Problem description:
Within the records that follow, determine how many lines include the word "image". State the number and nothing further.

(Object change listings)
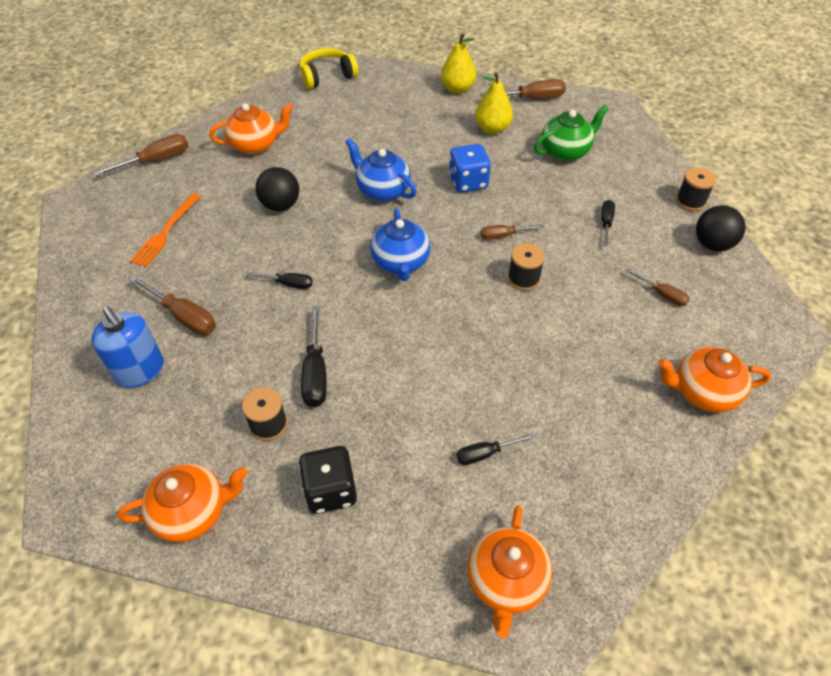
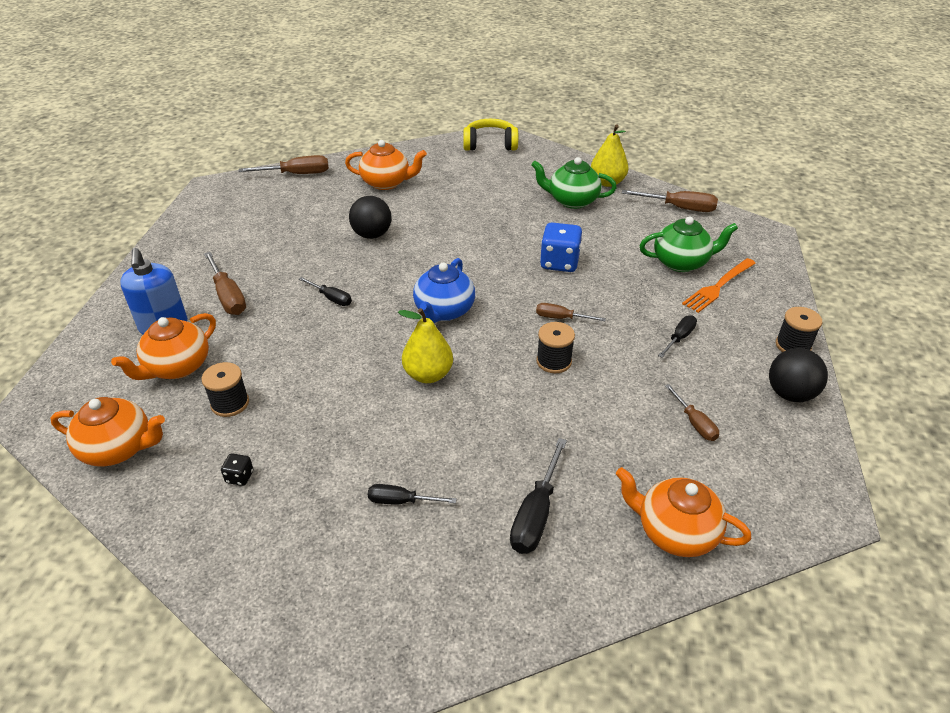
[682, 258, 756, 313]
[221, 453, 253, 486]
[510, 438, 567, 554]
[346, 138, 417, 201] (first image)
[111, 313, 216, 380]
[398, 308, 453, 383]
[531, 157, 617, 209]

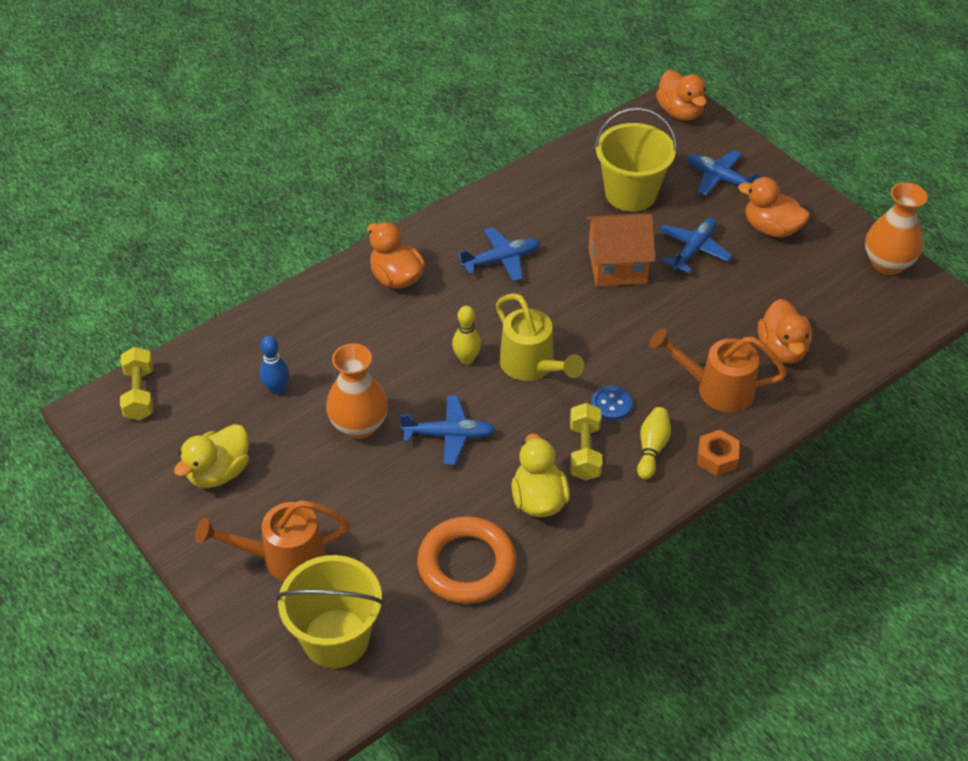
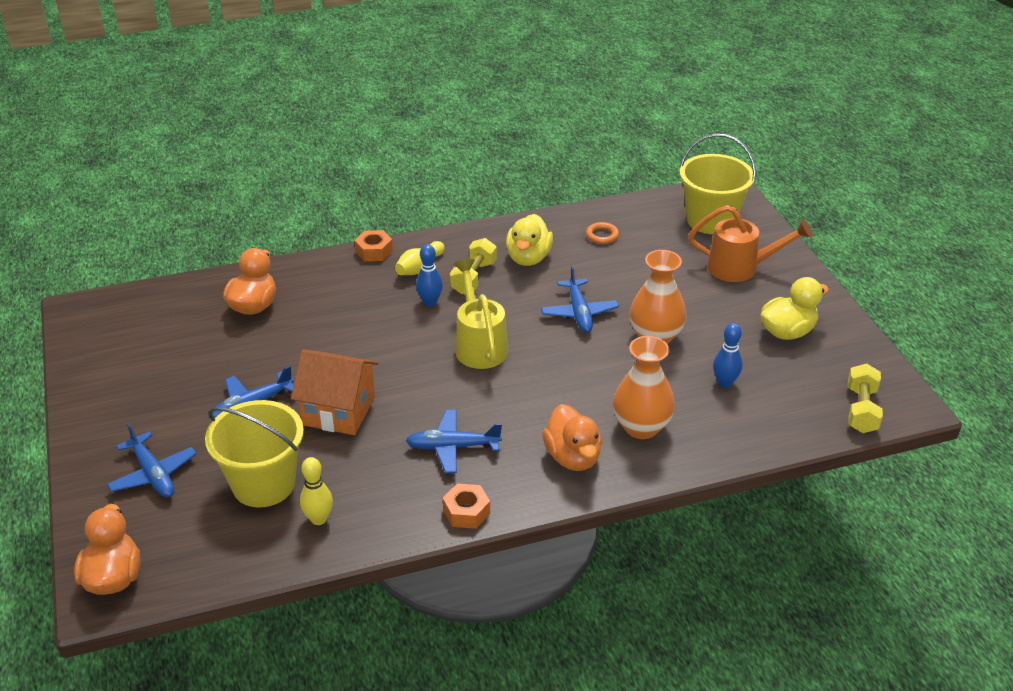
[541, 266, 619, 333]
[586, 222, 619, 244]
[300, 457, 333, 525]
[416, 244, 443, 306]
[650, 328, 787, 412] (first image)
[738, 177, 810, 238] (first image)
[613, 336, 675, 439]
[443, 484, 490, 529]

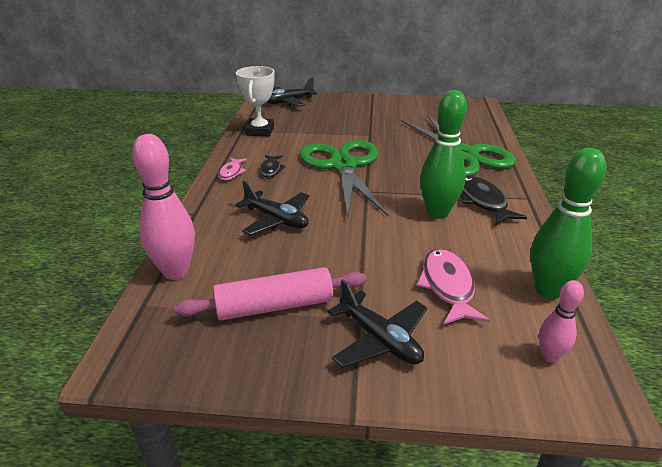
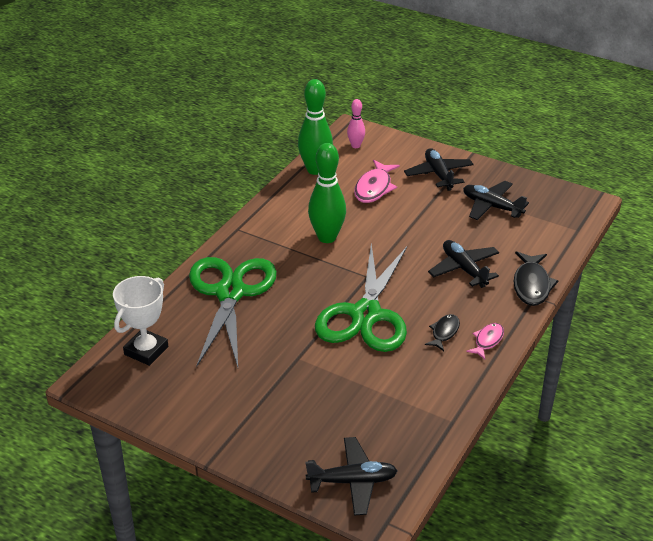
[132, 134, 195, 280] (first image)
[463, 181, 529, 220]
[113, 276, 168, 366]
[514, 251, 558, 306]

Solution for this exercise:
4